- _Activity_
In the records below, begin at the line containing "(286, 296) = (251, 174): none" and end at the line containing "camera: 30 degrees right, 5 degrees down"; quote every line in that span exactly, including both boundary lines, and no others.

Spatial object tracking data:
================================

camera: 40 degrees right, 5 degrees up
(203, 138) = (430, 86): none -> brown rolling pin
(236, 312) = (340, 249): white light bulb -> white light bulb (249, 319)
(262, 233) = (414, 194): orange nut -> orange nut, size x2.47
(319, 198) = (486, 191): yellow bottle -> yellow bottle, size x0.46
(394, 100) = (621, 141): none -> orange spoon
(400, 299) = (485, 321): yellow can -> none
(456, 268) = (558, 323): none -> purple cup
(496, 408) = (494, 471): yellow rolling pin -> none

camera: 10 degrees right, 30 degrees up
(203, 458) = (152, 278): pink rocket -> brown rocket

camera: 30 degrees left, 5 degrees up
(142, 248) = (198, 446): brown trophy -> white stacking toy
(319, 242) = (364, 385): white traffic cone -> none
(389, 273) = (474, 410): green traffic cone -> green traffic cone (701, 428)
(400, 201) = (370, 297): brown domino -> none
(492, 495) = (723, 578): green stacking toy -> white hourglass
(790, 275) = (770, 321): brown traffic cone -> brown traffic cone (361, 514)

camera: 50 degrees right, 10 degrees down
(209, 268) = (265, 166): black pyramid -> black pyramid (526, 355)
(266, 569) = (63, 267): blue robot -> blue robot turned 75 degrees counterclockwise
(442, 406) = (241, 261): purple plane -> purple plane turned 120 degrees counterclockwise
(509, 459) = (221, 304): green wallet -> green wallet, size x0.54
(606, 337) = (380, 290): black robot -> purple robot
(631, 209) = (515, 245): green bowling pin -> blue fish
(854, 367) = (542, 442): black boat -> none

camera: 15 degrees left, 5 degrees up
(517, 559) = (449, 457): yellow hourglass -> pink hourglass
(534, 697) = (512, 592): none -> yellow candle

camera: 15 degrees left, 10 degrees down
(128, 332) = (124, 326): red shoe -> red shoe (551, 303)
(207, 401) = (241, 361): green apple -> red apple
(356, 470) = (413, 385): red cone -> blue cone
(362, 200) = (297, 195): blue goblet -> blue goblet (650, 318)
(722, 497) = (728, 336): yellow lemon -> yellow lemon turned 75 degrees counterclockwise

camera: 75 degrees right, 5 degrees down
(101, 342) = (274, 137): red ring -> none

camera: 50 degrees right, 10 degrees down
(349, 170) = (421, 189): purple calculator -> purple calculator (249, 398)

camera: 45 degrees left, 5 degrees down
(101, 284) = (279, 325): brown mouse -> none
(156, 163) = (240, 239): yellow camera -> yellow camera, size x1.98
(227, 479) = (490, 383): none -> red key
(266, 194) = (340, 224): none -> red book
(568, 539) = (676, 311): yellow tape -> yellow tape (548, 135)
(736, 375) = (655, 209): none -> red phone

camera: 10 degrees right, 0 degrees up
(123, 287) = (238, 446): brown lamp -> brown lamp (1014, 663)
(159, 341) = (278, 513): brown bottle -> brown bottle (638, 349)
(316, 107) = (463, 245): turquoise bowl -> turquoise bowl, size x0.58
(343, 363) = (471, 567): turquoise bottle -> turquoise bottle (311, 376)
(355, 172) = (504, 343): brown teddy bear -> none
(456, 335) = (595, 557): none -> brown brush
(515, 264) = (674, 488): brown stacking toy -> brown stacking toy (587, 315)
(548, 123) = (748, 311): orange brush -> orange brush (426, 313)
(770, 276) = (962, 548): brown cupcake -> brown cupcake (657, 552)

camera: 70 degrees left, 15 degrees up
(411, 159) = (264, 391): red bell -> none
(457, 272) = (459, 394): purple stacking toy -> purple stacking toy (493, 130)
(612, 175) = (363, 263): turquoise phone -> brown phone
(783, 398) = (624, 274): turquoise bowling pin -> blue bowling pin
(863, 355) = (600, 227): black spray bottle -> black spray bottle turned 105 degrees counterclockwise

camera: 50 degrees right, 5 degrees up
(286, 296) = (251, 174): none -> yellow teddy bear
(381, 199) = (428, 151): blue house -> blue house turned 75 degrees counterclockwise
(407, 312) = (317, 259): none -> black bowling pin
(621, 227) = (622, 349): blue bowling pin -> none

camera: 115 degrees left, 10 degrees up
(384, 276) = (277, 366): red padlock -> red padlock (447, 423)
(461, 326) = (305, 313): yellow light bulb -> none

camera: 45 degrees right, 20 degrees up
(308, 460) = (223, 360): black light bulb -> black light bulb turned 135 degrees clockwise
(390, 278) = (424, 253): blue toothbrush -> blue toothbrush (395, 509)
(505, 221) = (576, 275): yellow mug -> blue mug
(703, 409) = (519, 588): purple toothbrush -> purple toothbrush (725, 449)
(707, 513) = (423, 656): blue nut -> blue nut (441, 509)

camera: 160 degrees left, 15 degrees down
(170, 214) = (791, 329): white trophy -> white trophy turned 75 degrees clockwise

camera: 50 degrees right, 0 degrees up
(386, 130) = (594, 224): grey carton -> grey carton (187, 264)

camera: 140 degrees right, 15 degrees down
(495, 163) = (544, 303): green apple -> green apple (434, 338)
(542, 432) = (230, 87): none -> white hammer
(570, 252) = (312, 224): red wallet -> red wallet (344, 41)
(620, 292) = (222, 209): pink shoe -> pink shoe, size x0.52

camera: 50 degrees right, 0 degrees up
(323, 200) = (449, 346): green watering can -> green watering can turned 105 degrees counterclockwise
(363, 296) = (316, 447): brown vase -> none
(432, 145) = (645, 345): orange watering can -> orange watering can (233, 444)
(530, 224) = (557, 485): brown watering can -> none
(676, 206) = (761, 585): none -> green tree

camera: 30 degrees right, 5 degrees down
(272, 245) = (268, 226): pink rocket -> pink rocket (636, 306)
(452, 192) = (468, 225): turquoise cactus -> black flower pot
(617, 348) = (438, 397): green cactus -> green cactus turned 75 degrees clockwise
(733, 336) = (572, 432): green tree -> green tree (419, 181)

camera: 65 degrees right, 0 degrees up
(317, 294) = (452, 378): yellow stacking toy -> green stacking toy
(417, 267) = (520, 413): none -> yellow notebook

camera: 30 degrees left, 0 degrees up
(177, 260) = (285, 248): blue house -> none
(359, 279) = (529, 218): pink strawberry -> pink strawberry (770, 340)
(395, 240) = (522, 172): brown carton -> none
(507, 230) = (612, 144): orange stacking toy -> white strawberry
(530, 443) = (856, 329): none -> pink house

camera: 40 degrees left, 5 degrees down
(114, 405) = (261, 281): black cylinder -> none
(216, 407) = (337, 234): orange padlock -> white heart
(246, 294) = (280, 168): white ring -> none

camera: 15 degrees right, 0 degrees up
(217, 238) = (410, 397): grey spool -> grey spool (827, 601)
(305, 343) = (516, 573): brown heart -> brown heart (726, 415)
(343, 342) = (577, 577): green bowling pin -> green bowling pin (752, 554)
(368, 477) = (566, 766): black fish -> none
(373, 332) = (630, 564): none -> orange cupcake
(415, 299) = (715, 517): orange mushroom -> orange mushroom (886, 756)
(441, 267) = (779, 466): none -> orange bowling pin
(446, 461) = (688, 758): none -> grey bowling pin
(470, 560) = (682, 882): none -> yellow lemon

================================

- _Task response_
(286, 296) = (251, 174): none -> yellow teddy bear
(381, 199) = (428, 151): blue house -> blue house turned 75 degrees counterclockwise
(407, 312) = (317, 259): none -> black bowling pin
(621, 227) = (622, 349): blue bowling pin -> none

camera: 115 degrees left, 10 degrees up
(384, 276) = (277, 366): red padlock -> red padlock (447, 423)
(461, 326) = (305, 313): yellow light bulb -> none

camera: 45 degrees right, 20 degrees up
(308, 460) = (223, 360): black light bulb -> black light bulb turned 135 degrees clockwise
(390, 278) = (424, 253): blue toothbrush -> blue toothbrush (395, 509)
(505, 221) = (576, 275): yellow mug -> blue mug
(703, 409) = (519, 588): purple toothbrush -> purple toothbrush (725, 449)
(707, 513) = (423, 656): blue nut -> blue nut (441, 509)

camera: 160 degrees left, 15 degrees down
(170, 214) = (791, 329): white trophy -> white trophy turned 75 degrees clockwise

camera: 50 degrees right, 0 degrees up
(386, 130) = (594, 224): grey carton -> grey carton (187, 264)

camera: 140 degrees right, 15 degrees down
(495, 163) = (544, 303): green apple -> green apple (434, 338)
(542, 432) = (230, 87): none -> white hammer
(570, 252) = (312, 224): red wallet -> red wallet (344, 41)
(620, 292) = (222, 209): pink shoe -> pink shoe, size x0.52

camera: 50 degrees right, 0 degrees up
(323, 200) = (449, 346): green watering can -> green watering can turned 105 degrees counterclockwise
(363, 296) = (316, 447): brown vase -> none
(432, 145) = (645, 345): orange watering can -> orange watering can (233, 444)
(530, 224) = (557, 485): brown watering can -> none
(676, 206) = (761, 585): none -> green tree

camera: 30 degrees right, 5 degrees down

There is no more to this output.